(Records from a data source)
--------------------------------

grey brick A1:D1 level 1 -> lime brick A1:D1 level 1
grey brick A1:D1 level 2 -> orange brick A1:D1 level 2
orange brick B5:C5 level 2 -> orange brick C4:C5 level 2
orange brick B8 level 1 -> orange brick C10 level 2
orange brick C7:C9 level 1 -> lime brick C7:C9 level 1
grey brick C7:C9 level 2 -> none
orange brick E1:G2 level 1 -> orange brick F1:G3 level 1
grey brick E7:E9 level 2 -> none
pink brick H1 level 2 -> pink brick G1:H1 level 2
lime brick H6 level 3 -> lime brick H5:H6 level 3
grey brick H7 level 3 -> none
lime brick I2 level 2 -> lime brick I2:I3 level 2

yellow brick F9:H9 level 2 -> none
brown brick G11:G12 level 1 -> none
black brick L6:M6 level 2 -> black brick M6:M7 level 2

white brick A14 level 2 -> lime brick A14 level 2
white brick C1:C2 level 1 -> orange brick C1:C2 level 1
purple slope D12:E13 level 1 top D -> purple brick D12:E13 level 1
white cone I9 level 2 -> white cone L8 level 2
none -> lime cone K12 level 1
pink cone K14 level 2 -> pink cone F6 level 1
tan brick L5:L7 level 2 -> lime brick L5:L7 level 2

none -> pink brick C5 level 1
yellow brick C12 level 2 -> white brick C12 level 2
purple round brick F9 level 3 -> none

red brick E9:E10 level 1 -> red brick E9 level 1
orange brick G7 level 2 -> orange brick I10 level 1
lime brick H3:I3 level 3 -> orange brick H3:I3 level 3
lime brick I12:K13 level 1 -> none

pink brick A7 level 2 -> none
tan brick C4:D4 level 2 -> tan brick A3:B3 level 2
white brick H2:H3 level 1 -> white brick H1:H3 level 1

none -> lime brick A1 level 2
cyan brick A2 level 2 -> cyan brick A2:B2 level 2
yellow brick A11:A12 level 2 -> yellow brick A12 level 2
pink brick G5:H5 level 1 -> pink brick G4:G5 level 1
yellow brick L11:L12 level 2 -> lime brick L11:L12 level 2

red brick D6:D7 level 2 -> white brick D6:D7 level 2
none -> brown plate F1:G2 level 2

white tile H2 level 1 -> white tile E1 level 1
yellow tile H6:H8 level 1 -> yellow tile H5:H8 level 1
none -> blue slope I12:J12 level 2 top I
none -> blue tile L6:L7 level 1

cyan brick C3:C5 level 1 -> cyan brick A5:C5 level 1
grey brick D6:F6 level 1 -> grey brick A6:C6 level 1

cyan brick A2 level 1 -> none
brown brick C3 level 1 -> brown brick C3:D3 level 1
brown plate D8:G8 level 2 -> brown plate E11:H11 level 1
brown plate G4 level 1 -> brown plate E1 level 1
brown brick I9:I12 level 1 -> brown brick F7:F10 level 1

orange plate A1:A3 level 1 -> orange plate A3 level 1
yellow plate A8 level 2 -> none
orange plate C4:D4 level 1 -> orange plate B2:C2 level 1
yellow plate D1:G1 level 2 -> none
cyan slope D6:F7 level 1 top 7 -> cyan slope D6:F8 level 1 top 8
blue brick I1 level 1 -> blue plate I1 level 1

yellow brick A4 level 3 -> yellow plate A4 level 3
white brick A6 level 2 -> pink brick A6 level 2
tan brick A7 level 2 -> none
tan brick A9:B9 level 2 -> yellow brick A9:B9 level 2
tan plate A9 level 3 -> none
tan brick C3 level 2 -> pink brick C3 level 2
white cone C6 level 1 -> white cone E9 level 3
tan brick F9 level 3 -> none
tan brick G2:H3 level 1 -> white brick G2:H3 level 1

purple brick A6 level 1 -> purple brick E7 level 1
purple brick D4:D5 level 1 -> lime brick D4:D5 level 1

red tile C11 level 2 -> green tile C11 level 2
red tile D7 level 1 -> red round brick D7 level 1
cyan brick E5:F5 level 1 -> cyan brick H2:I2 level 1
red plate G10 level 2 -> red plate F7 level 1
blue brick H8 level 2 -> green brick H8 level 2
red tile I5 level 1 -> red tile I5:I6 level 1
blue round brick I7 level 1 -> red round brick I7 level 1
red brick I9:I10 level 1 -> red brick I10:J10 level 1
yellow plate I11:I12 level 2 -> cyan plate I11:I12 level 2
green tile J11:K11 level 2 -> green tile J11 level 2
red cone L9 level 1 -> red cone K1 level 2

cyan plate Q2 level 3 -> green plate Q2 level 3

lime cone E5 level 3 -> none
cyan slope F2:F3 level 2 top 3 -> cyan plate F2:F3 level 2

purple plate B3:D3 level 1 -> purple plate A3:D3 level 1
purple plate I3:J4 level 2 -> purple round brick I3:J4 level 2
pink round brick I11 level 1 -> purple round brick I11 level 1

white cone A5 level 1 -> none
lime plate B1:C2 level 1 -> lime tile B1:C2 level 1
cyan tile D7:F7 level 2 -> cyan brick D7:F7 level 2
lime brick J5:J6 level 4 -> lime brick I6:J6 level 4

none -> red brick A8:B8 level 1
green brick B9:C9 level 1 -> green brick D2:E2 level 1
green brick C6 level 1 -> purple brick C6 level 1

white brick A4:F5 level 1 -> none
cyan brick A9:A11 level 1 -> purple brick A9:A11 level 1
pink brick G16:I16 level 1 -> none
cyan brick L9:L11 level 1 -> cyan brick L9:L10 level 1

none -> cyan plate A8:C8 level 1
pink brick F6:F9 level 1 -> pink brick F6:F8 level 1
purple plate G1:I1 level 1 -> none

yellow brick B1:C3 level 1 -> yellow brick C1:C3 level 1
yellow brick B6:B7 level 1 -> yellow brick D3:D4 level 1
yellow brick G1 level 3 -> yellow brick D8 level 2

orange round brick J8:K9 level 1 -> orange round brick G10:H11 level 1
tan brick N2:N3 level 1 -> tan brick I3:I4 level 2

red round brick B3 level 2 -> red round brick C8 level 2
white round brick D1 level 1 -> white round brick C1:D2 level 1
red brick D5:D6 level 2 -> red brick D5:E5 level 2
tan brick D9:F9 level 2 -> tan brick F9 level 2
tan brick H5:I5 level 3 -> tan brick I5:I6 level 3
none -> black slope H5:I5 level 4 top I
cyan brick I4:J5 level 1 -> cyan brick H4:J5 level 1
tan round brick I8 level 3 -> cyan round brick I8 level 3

--------------------------------

*Task statement*
Output all the lines above. Keep each one exact.

*Exercise output*
grey brick A1:D1 level 1 -> lime brick A1:D1 level 1
grey brick A1:D1 level 2 -> orange brick A1:D1 level 2
orange brick B5:C5 level 2 -> orange brick C4:C5 level 2
orange brick B8 level 1 -> orange brick C10 level 2
orange brick C7:C9 level 1 -> lime brick C7:C9 level 1
grey brick C7:C9 level 2 -> none
orange brick E1:G2 level 1 -> orange brick F1:G3 level 1
grey brick E7:E9 level 2 -> none
pink brick H1 level 2 -> pink brick G1:H1 level 2
lime brick H6 level 3 -> lime brick H5:H6 level 3
grey brick H7 level 3 -> none
lime brick I2 level 2 -> lime brick I2:I3 level 2

yellow brick F9:H9 level 2 -> none
brown brick G11:G12 level 1 -> none
black brick L6:M6 level 2 -> black brick M6:M7 level 2

white brick A14 level 2 -> lime brick A14 level 2
white brick C1:C2 level 1 -> orange brick C1:C2 level 1
purple slope D12:E13 level 1 top D -> purple brick D12:E13 level 1
white cone I9 level 2 -> white cone L8 level 2
none -> lime cone K12 level 1
pink cone K14 level 2 -> pink cone F6 level 1
tan brick L5:L7 level 2 -> lime brick L5:L7 level 2

none -> pink brick C5 level 1
yellow brick C12 level 2 -> white brick C12 level 2
purple round brick F9 level 3 -> none

red brick E9:E10 level 1 -> red brick E9 level 1
orange brick G7 level 2 -> orange brick I10 level 1
lime brick H3:I3 level 3 -> orange brick H3:I3 level 3
lime brick I12:K13 level 1 -> none

pink brick A7 level 2 -> none
tan brick C4:D4 level 2 -> tan brick A3:B3 level 2
white brick H2:H3 level 1 -> white brick H1:H3 level 1

none -> lime brick A1 level 2
cyan brick A2 level 2 -> cyan brick A2:B2 level 2
yellow brick A11:A12 level 2 -> yellow brick A12 level 2
pink brick G5:H5 level 1 -> pink brick G4:G5 level 1
yellow brick L11:L12 level 2 -> lime brick L11:L12 level 2

red brick D6:D7 level 2 -> white brick D6:D7 level 2
none -> brown plate F1:G2 level 2

white tile H2 level 1 -> white tile E1 level 1
yellow tile H6:H8 level 1 -> yellow tile H5:H8 level 1
none -> blue slope I12:J12 level 2 top I
none -> blue tile L6:L7 level 1

cyan brick C3:C5 level 1 -> cyan brick A5:C5 level 1
grey brick D6:F6 level 1 -> grey brick A6:C6 level 1

cyan brick A2 level 1 -> none
brown brick C3 level 1 -> brown brick C3:D3 level 1
brown plate D8:G8 level 2 -> brown plate E11:H11 level 1
brown plate G4 level 1 -> brown plate E1 level 1
brown brick I9:I12 level 1 -> brown brick F7:F10 level 1

orange plate A1:A3 level 1 -> orange plate A3 level 1
yellow plate A8 level 2 -> none
orange plate C4:D4 level 1 -> orange plate B2:C2 level 1
yellow plate D1:G1 level 2 -> none
cyan slope D6:F7 level 1 top 7 -> cyan slope D6:F8 level 1 top 8
blue brick I1 level 1 -> blue plate I1 level 1

yellow brick A4 level 3 -> yellow plate A4 level 3
white brick A6 level 2 -> pink brick A6 level 2
tan brick A7 level 2 -> none
tan brick A9:B9 level 2 -> yellow brick A9:B9 level 2
tan plate A9 level 3 -> none
tan brick C3 level 2 -> pink brick C3 level 2
white cone C6 level 1 -> white cone E9 level 3
tan brick F9 level 3 -> none
tan brick G2:H3 level 1 -> white brick G2:H3 level 1

purple brick A6 level 1 -> purple brick E7 level 1
purple brick D4:D5 level 1 -> lime brick D4:D5 level 1

red tile C11 level 2 -> green tile C11 level 2
red tile D7 level 1 -> red round brick D7 level 1
cyan brick E5:F5 level 1 -> cyan brick H2:I2 level 1
red plate G10 level 2 -> red plate F7 level 1
blue brick H8 level 2 -> green brick H8 level 2
red tile I5 level 1 -> red tile I5:I6 level 1
blue round brick I7 level 1 -> red round brick I7 level 1
red brick I9:I10 level 1 -> red brick I10:J10 level 1
yellow plate I11:I12 level 2 -> cyan plate I11:I12 level 2
green tile J11:K11 level 2 -> green tile J11 level 2
red cone L9 level 1 -> red cone K1 level 2

cyan plate Q2 level 3 -> green plate Q2 level 3

lime cone E5 level 3 -> none
cyan slope F2:F3 level 2 top 3 -> cyan plate F2:F3 level 2

purple plate B3:D3 level 1 -> purple plate A3:D3 level 1
purple plate I3:J4 level 2 -> purple round brick I3:J4 level 2
pink round brick I11 level 1 -> purple round brick I11 level 1

white cone A5 level 1 -> none
lime plate B1:C2 level 1 -> lime tile B1:C2 level 1
cyan tile D7:F7 level 2 -> cyan brick D7:F7 level 2
lime brick J5:J6 level 4 -> lime brick I6:J6 level 4

none -> red brick A8:B8 level 1
green brick B9:C9 level 1 -> green brick D2:E2 level 1
green brick C6 level 1 -> purple brick C6 level 1

white brick A4:F5 level 1 -> none
cyan brick A9:A11 level 1 -> purple brick A9:A11 level 1
pink brick G16:I16 level 1 -> none
cyan brick L9:L11 level 1 -> cyan brick L9:L10 level 1

none -> cyan plate A8:C8 level 1
pink brick F6:F9 level 1 -> pink brick F6:F8 level 1
purple plate G1:I1 level 1 -> none

yellow brick B1:C3 level 1 -> yellow brick C1:C3 level 1
yellow brick B6:B7 level 1 -> yellow brick D3:D4 level 1
yellow brick G1 level 3 -> yellow brick D8 level 2

orange round brick J8:K9 level 1 -> orange round brick G10:H11 level 1
tan brick N2:N3 level 1 -> tan brick I3:I4 level 2

red round brick B3 level 2 -> red round brick C8 level 2
white round brick D1 level 1 -> white round brick C1:D2 level 1
red brick D5:D6 level 2 -> red brick D5:E5 level 2
tan brick D9:F9 level 2 -> tan brick F9 level 2
tan brick H5:I5 level 3 -> tan brick I5:I6 level 3
none -> black slope H5:I5 level 4 top I
cyan brick I4:J5 level 1 -> cyan brick H4:J5 level 1
tan round brick I8 level 3 -> cyan round brick I8 level 3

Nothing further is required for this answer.